Without the images, reproduce every entry exactly.

Records provided |
============

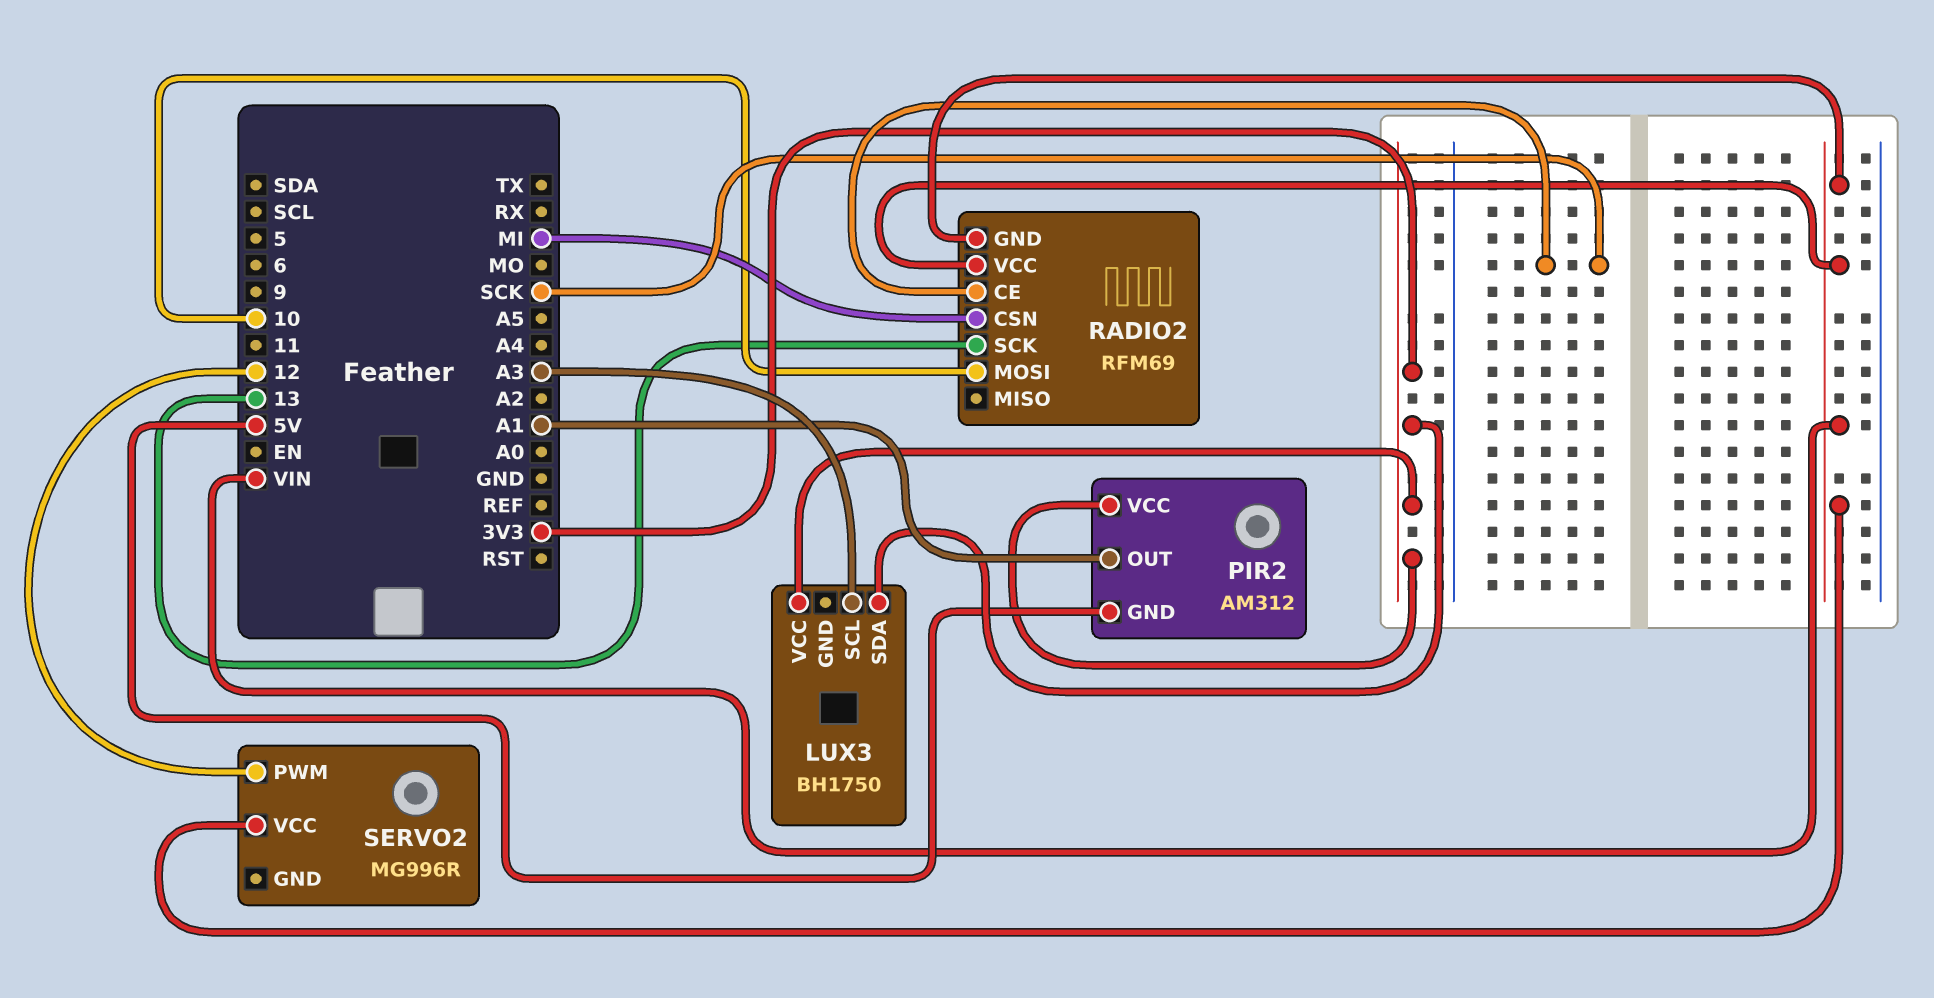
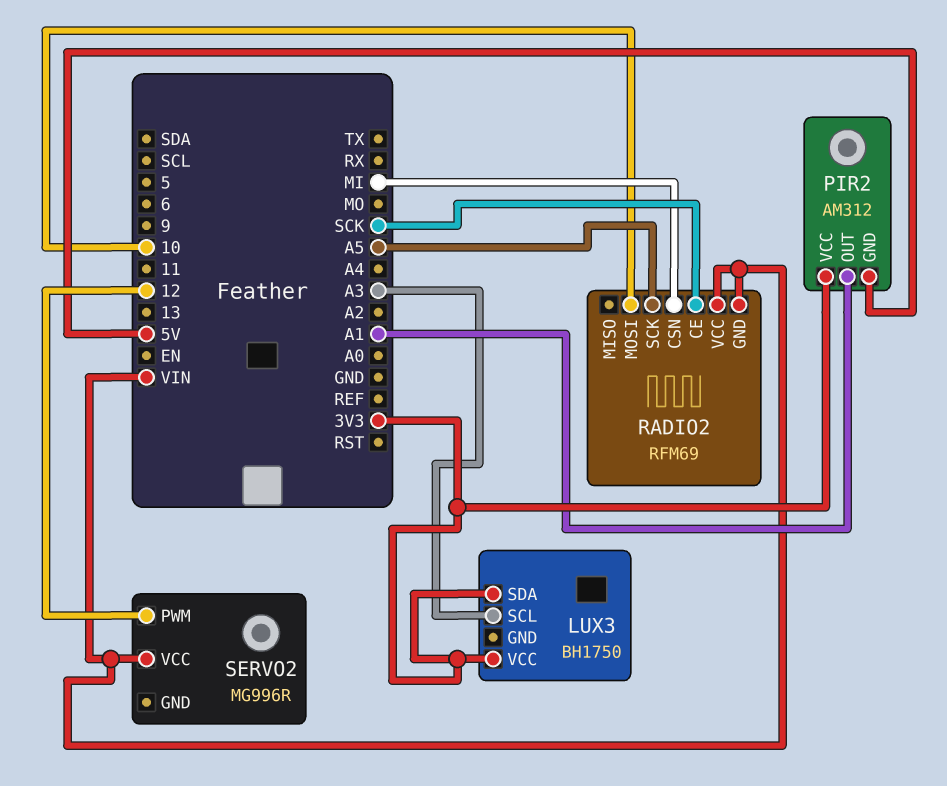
RADIO2 pin SCK: 13 -> A5

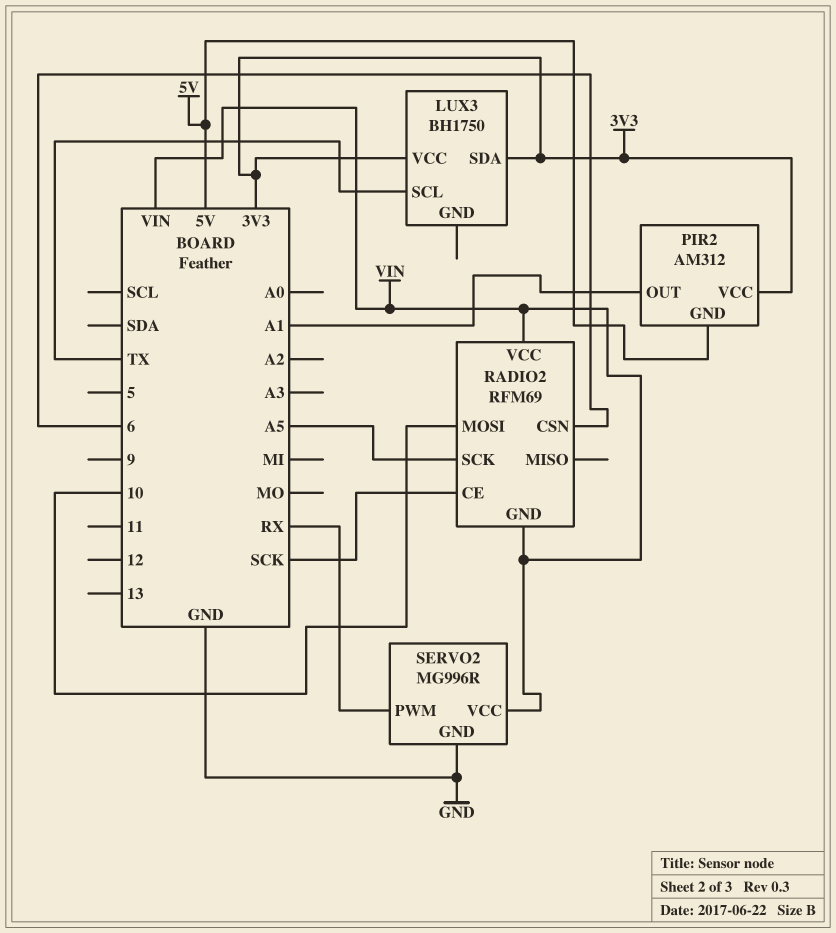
LUX3 pin SCL: A3 -> TX
RADIO2 pin CSN: MI -> 6
SERVO2 pin GND: none -> GND
SERVO2 pin PWM: 12 -> RX

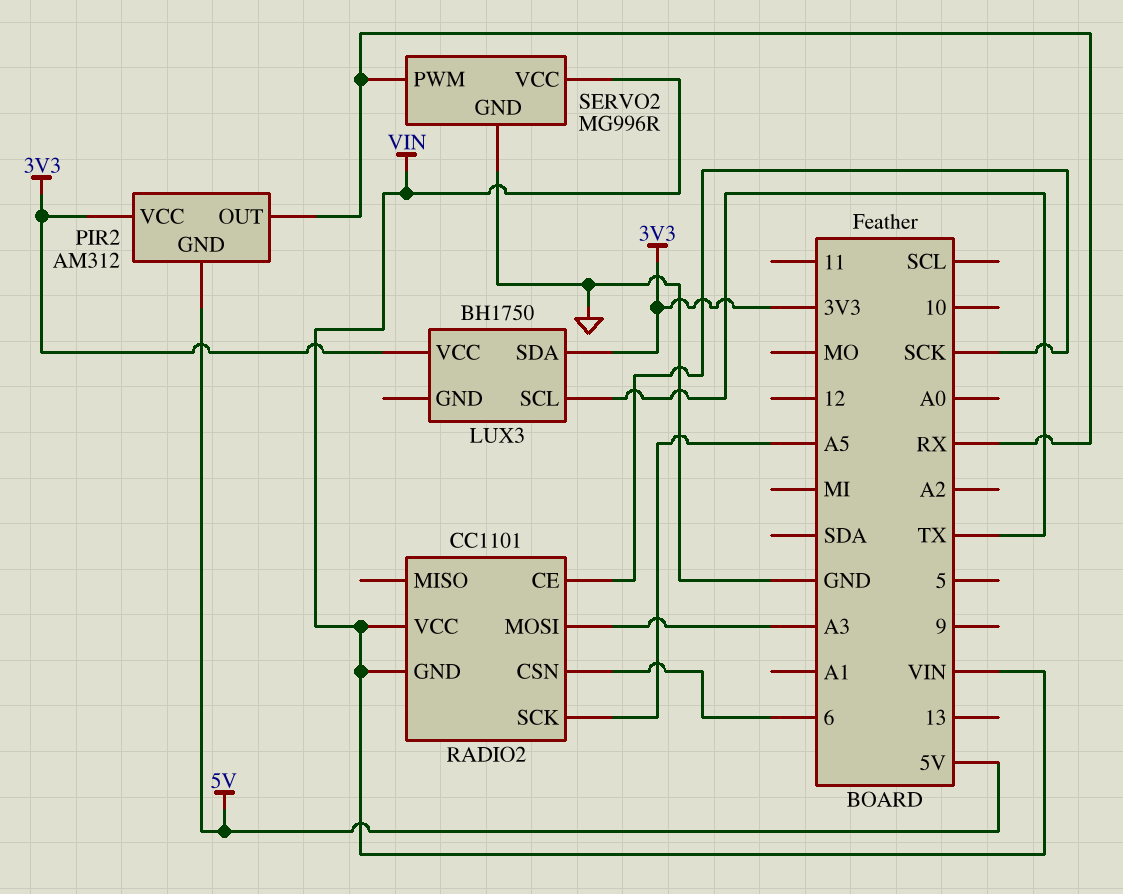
PIR2 pin OUT: A1 -> RX
RADIO2: RFM69 -> CC1101
RADIO2 pin MOSI: 10 -> A3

============

Solution to this exercise |
RADIO2 pin SCK: 13 -> A5

LUX3 pin SCL: A3 -> TX
RADIO2 pin CSN: MI -> 6
SERVO2 pin GND: none -> GND
SERVO2 pin PWM: 12 -> RX

PIR2 pin OUT: A1 -> RX
RADIO2: RFM69 -> CC1101
RADIO2 pin MOSI: 10 -> A3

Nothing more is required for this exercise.